> Instructions for the task:
Among the entries below, find each line with "yellow" and show it.

──────── Exercise data ────────

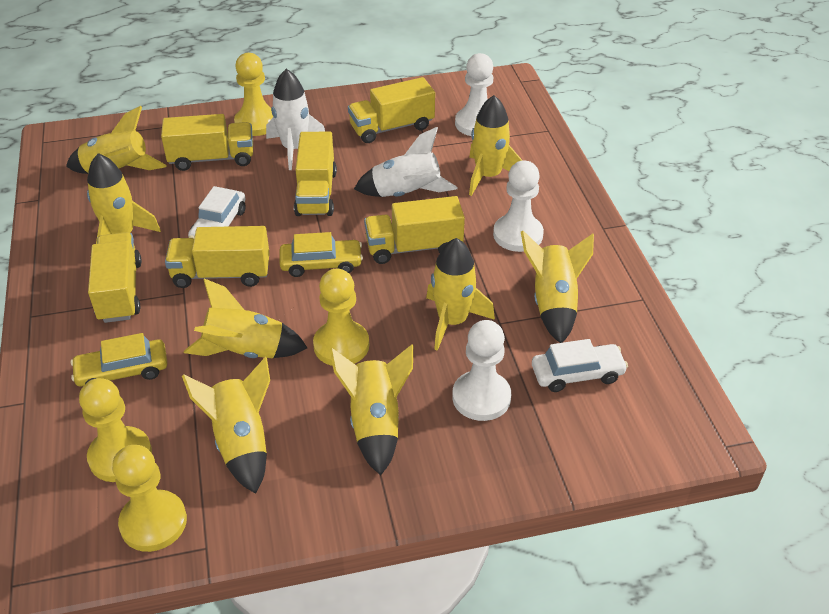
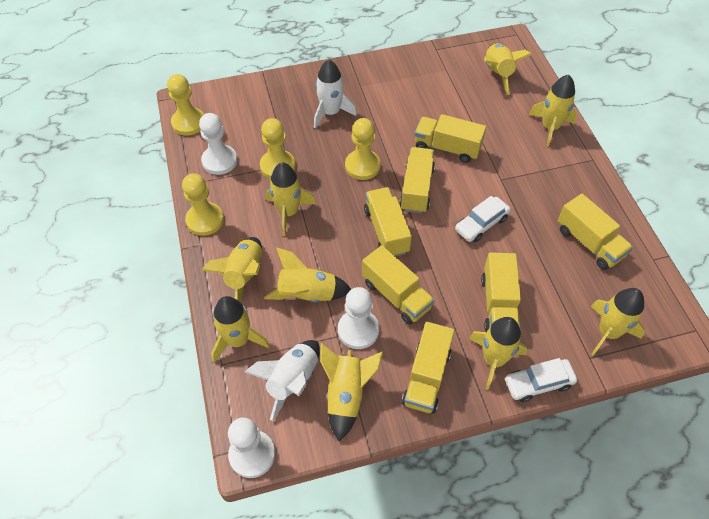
yellow car: 2 -> 0
yellow rocket: 8 -> 9
yellow truck: 6 -> 7

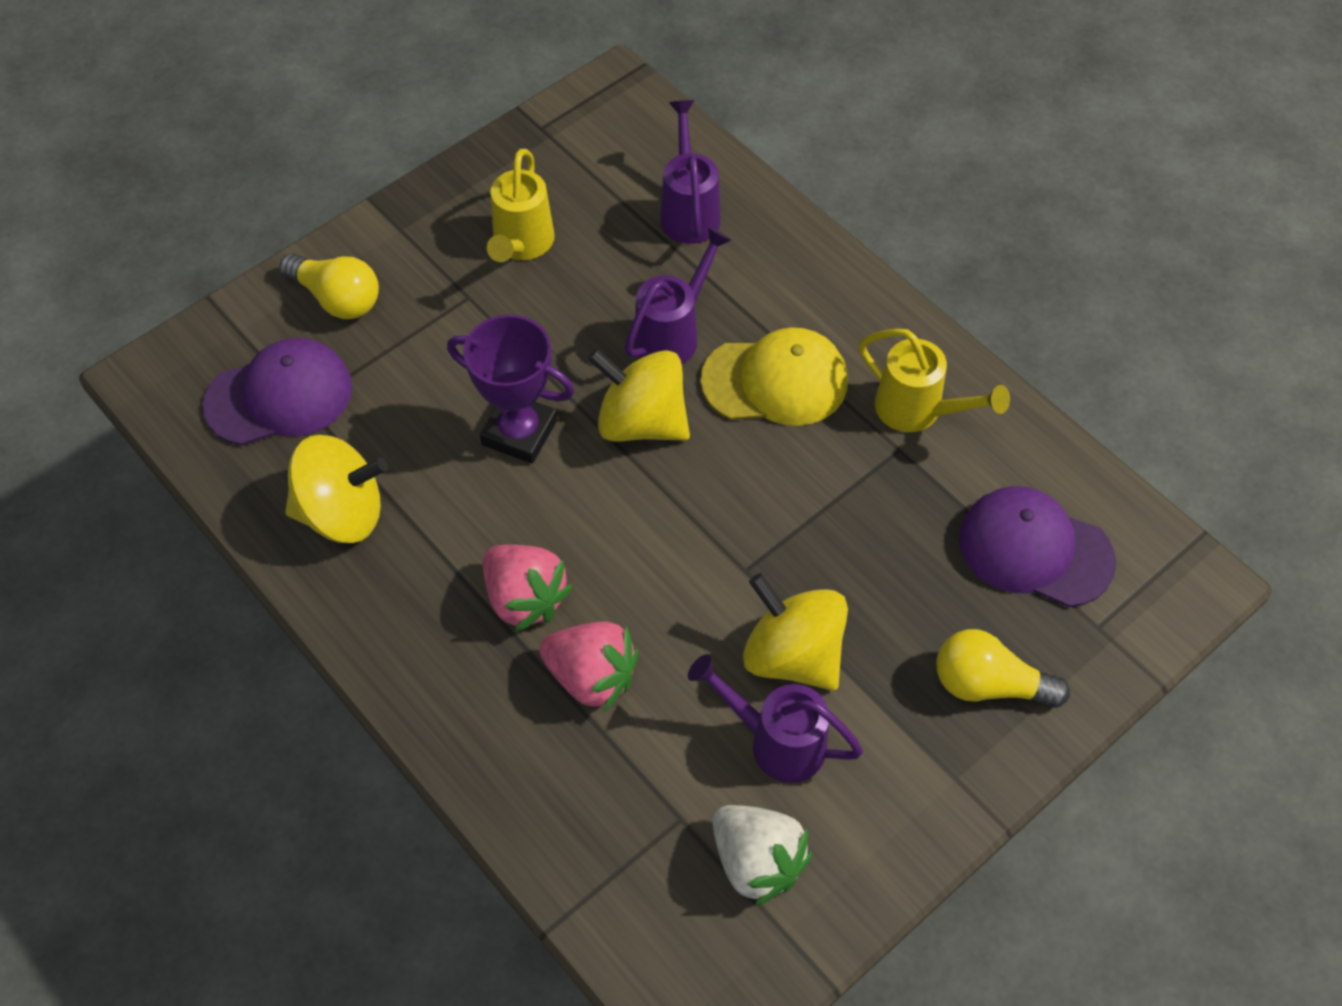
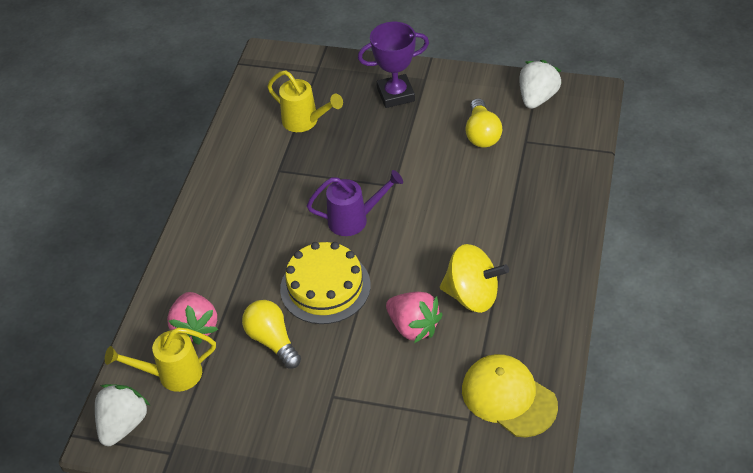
purple cap: 2 -> 0
purple watering can: 3 -> 1
white strawberry: 1 -> 2
yellow cake: 0 -> 1
yellow spinning top: 3 -> 1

────────

> Expected answer:
yellow car: 2 -> 0
yellow rocket: 8 -> 9
yellow truck: 6 -> 7
yellow cake: 0 -> 1
yellow spinning top: 3 -> 1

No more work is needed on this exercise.